BEGIN

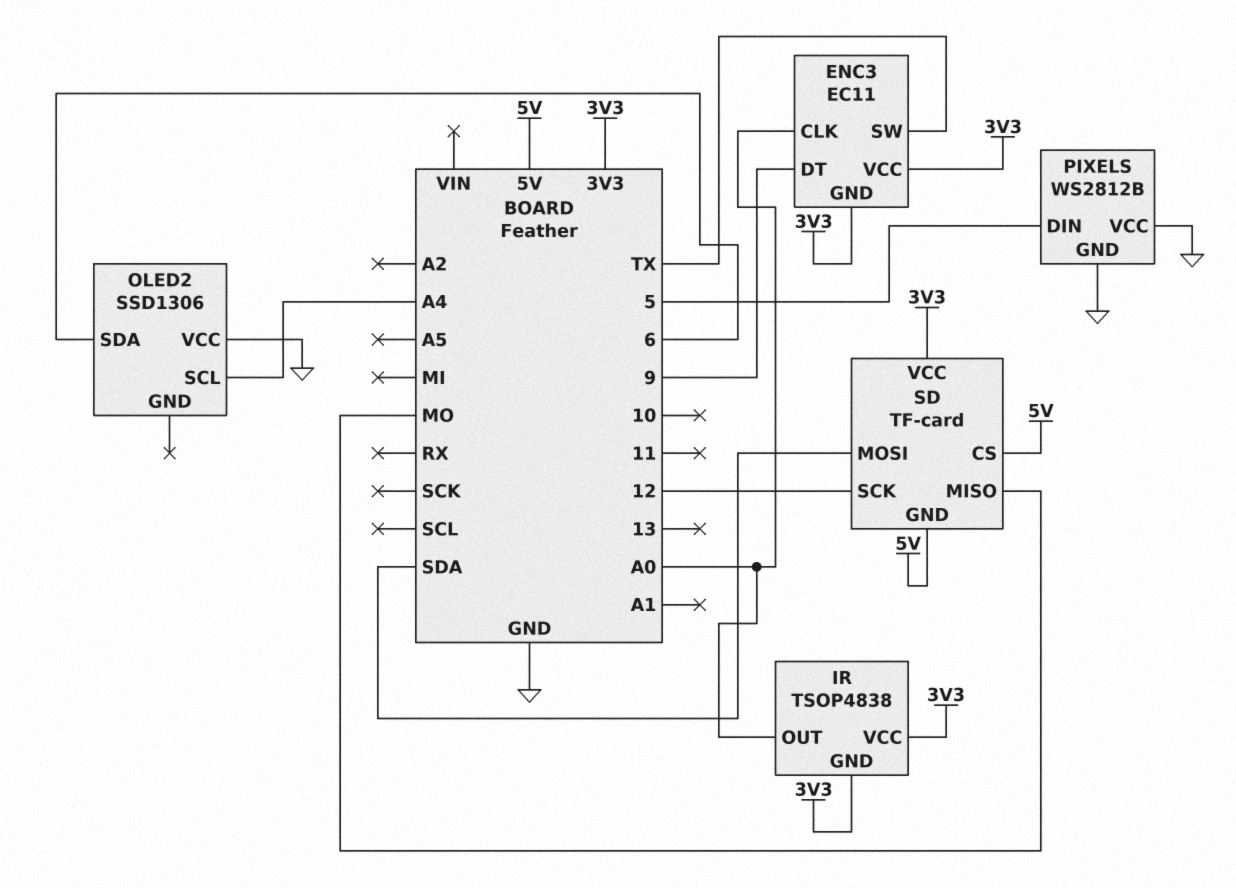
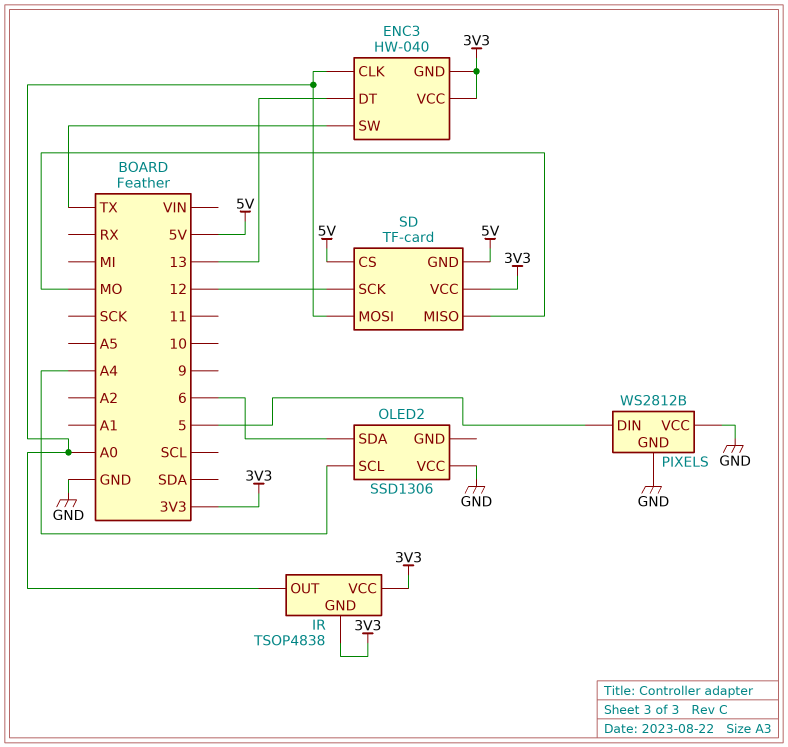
ENC3: EC11 -> HW-040
ENC3 pin DT: 9 -> 13
SD pin MOSI: SDA -> A0

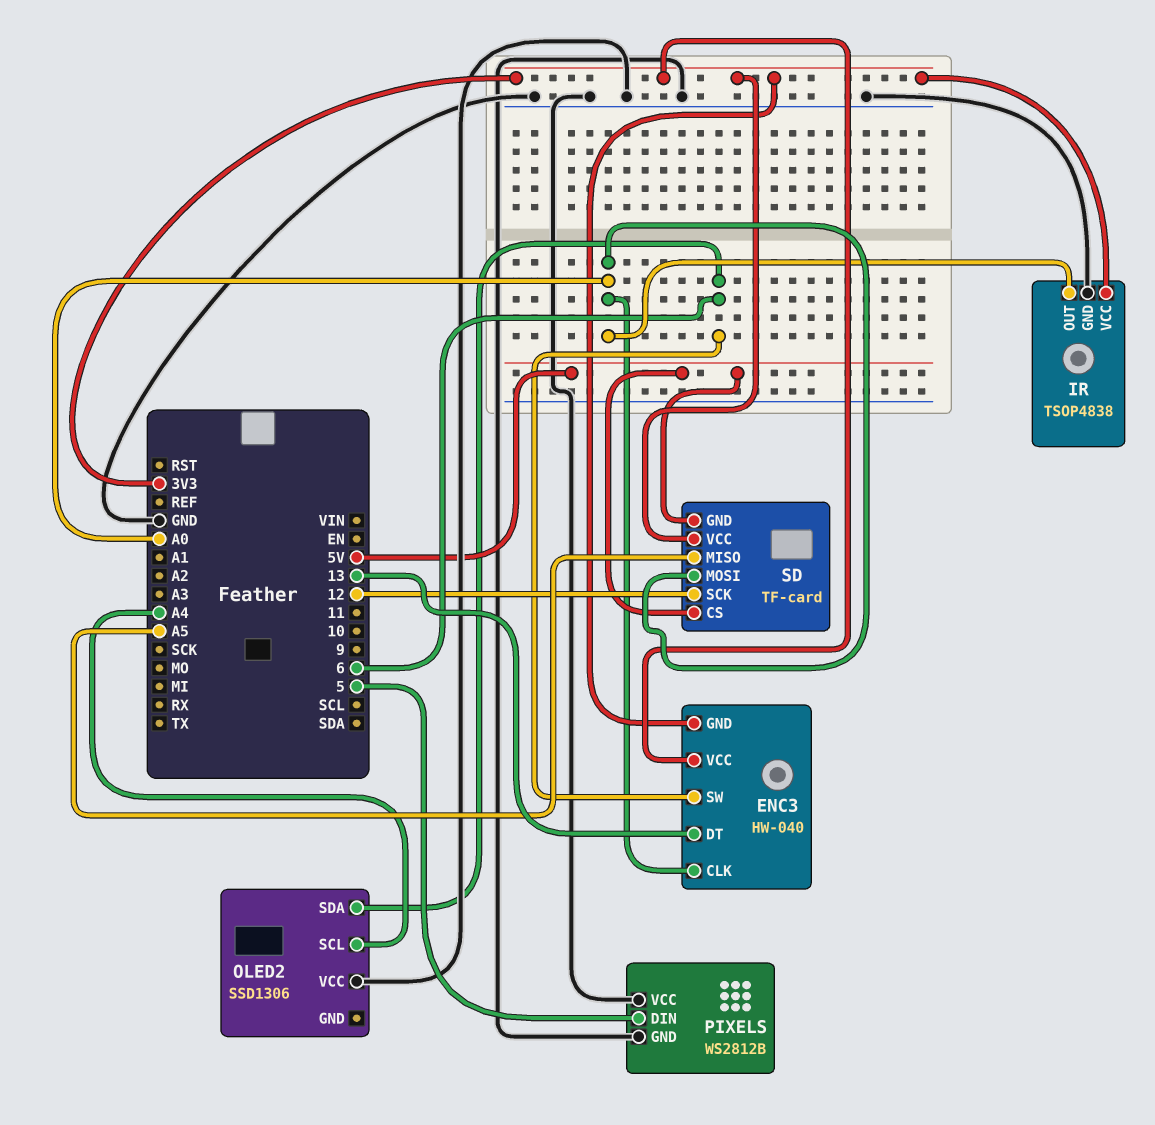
ENC3 pin SW: TX -> 6
IR pin GND: 3V3 -> GND
SD pin MISO: MO -> A5

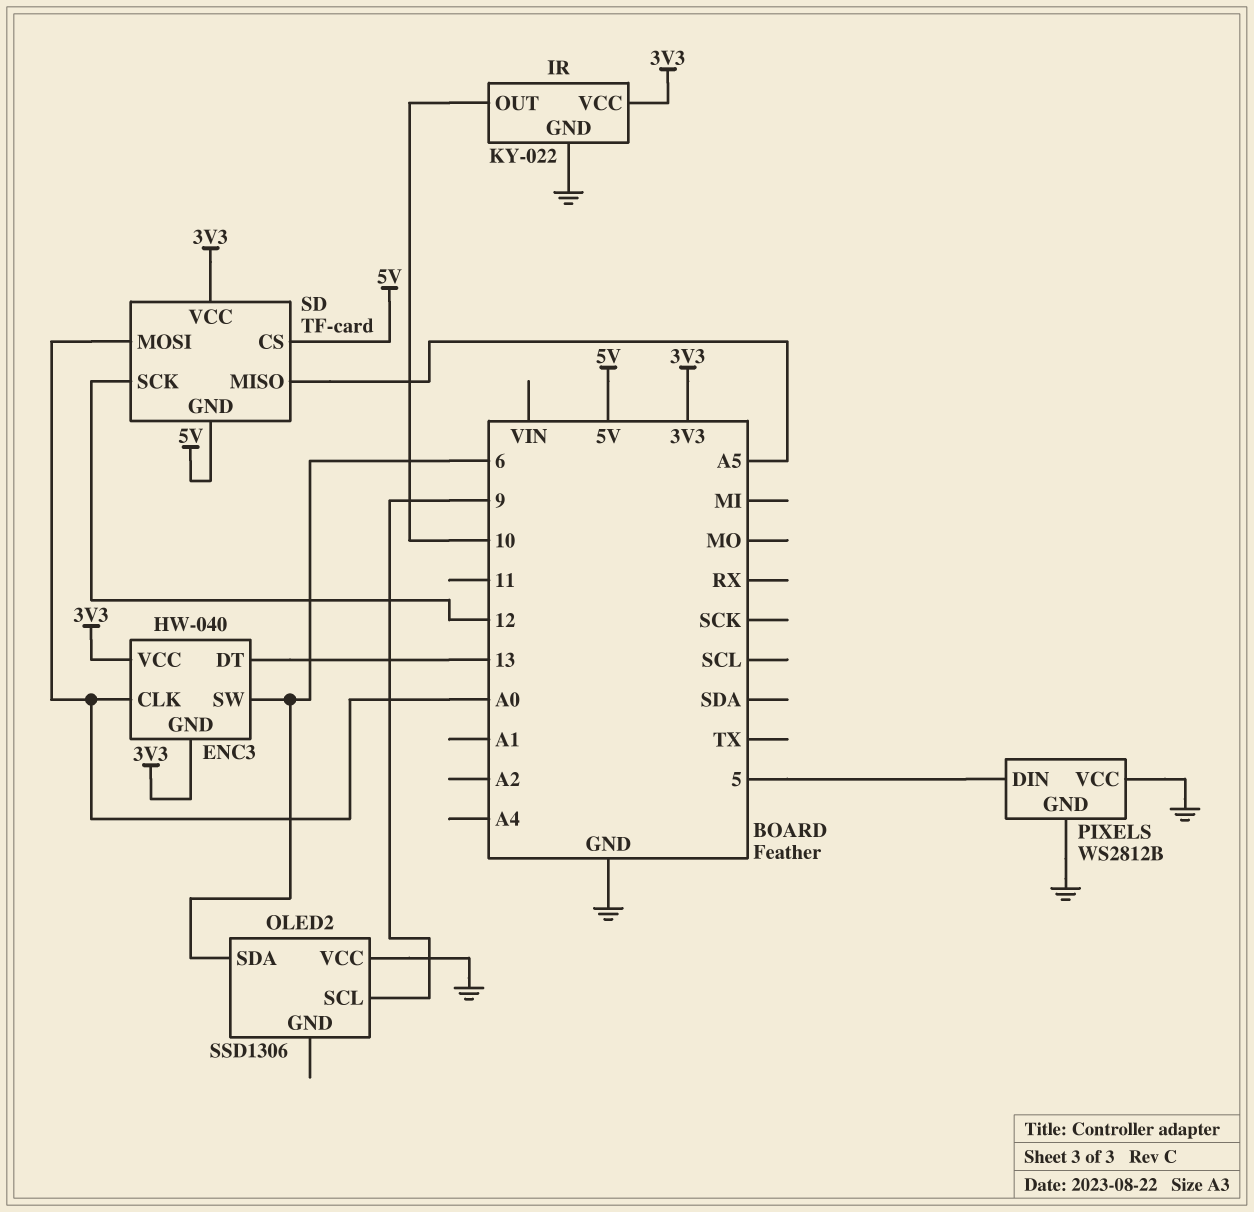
IR: TSOP4838 -> KY-022
IR pin OUT: A0 -> 10
OLED2 pin SCL: A4 -> 9

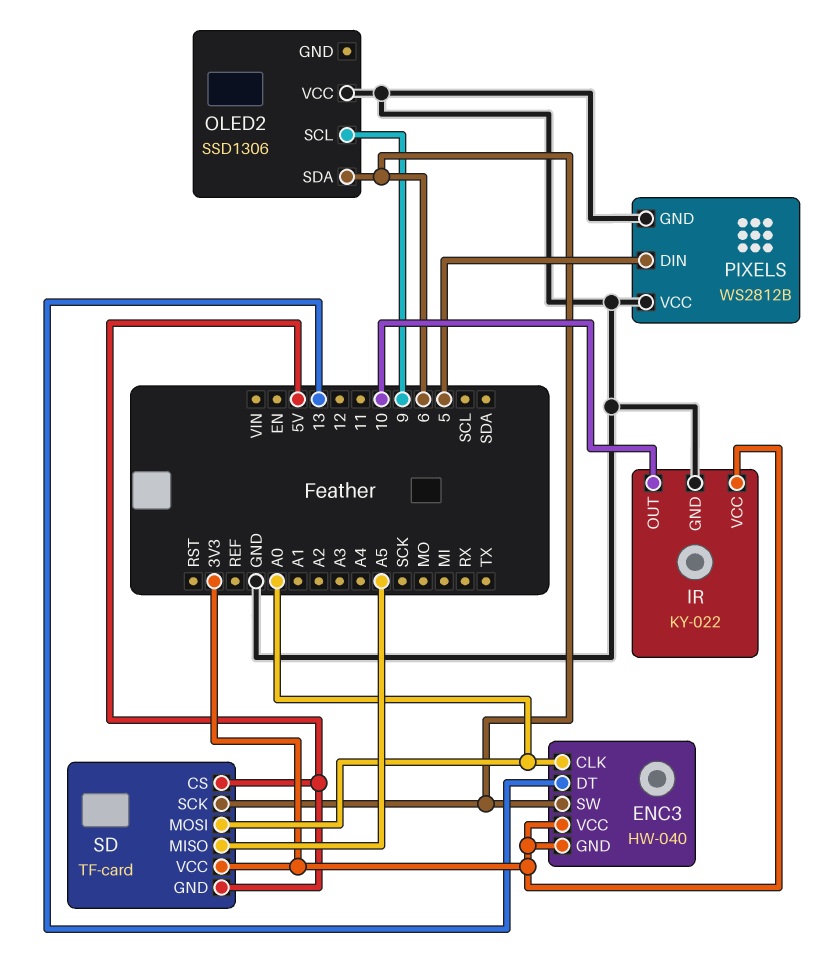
SD pin SCK: 12 -> 6

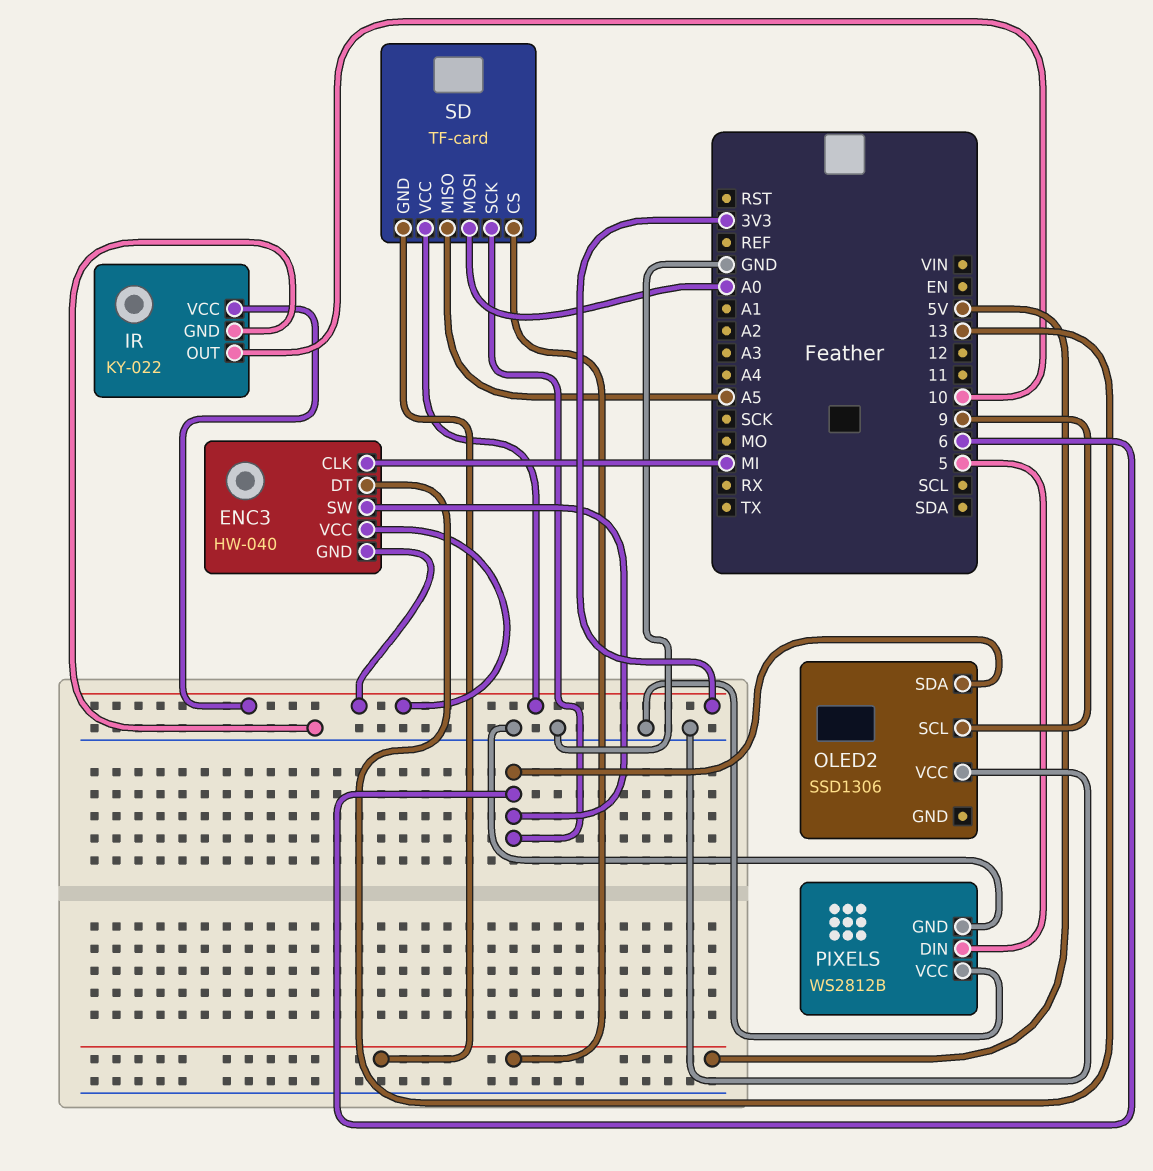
ENC3 pin CLK: A0 -> MI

END

Reproduce exactly the lines that run from the line holding "IR pin GND: 3V3 -> GND" through the final line of the entries, and omit every picture.

IR pin GND: 3V3 -> GND
SD pin MISO: MO -> A5

IR: TSOP4838 -> KY-022
IR pin OUT: A0 -> 10
OLED2 pin SCL: A4 -> 9

SD pin SCK: 12 -> 6

ENC3 pin CLK: A0 -> MI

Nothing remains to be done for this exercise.